• What is expected:
Beginning with the line that contains "none -> brown brick H6:I6 level 1", restate each line below through the final one exactly, and exclude the pictures.

-------- Task data

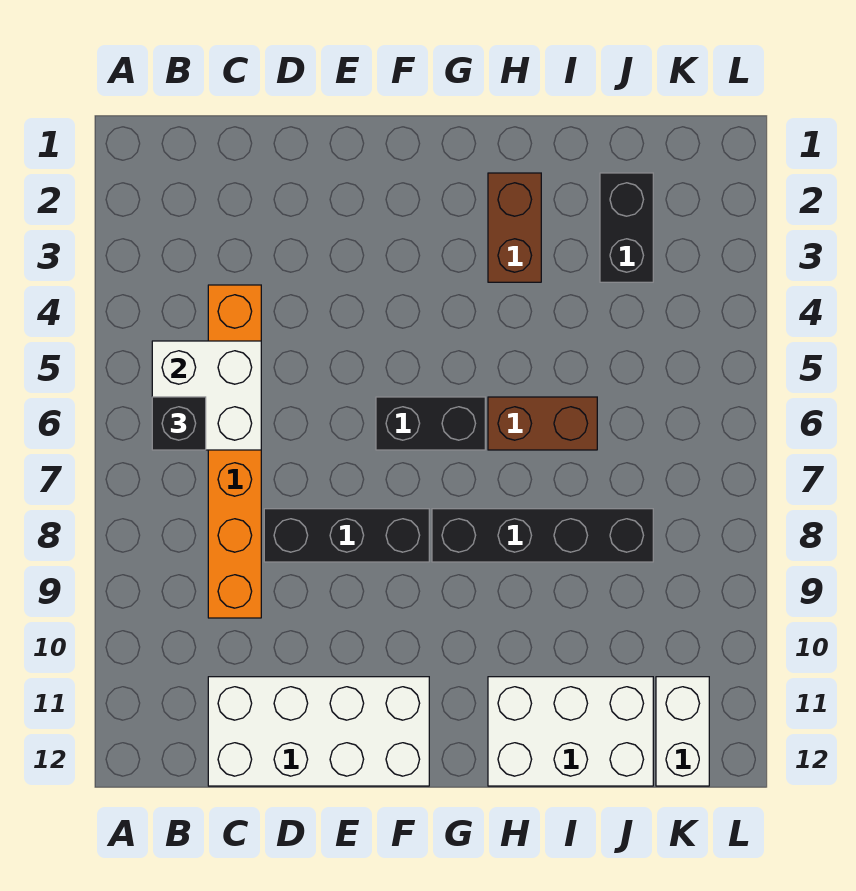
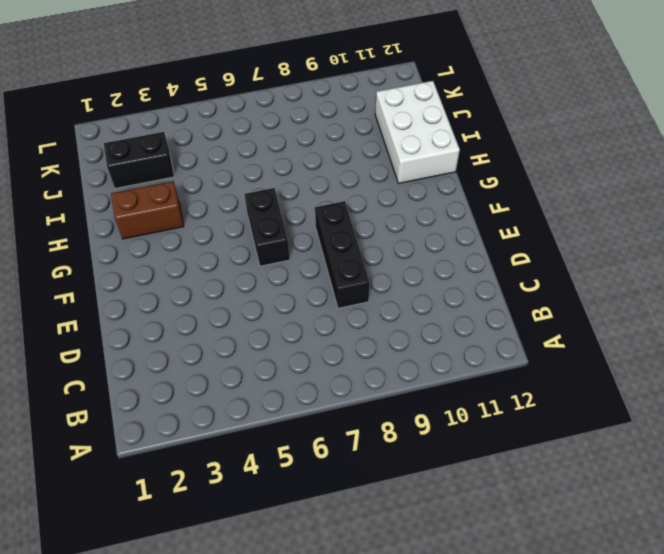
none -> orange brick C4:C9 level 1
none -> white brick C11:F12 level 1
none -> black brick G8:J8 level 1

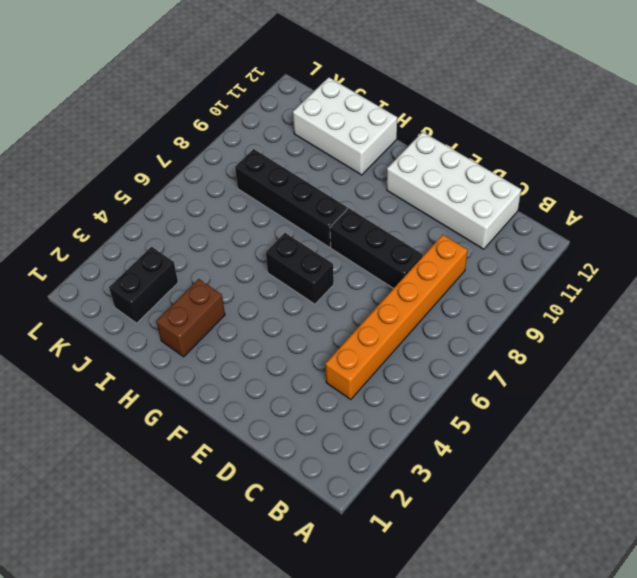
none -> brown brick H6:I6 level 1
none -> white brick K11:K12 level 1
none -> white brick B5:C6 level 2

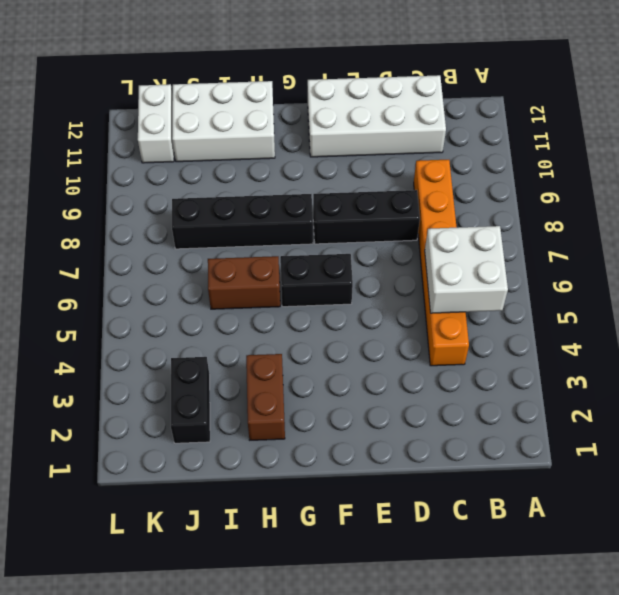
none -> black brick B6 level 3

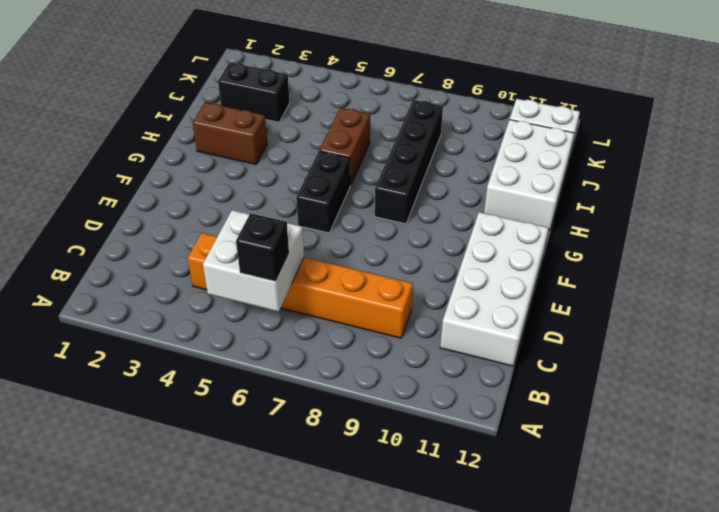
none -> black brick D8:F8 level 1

----------------

• Exercise response:
none -> brown brick H6:I6 level 1
none -> white brick K11:K12 level 1
none -> white brick B5:C6 level 2

none -> black brick B6 level 3

none -> black brick D8:F8 level 1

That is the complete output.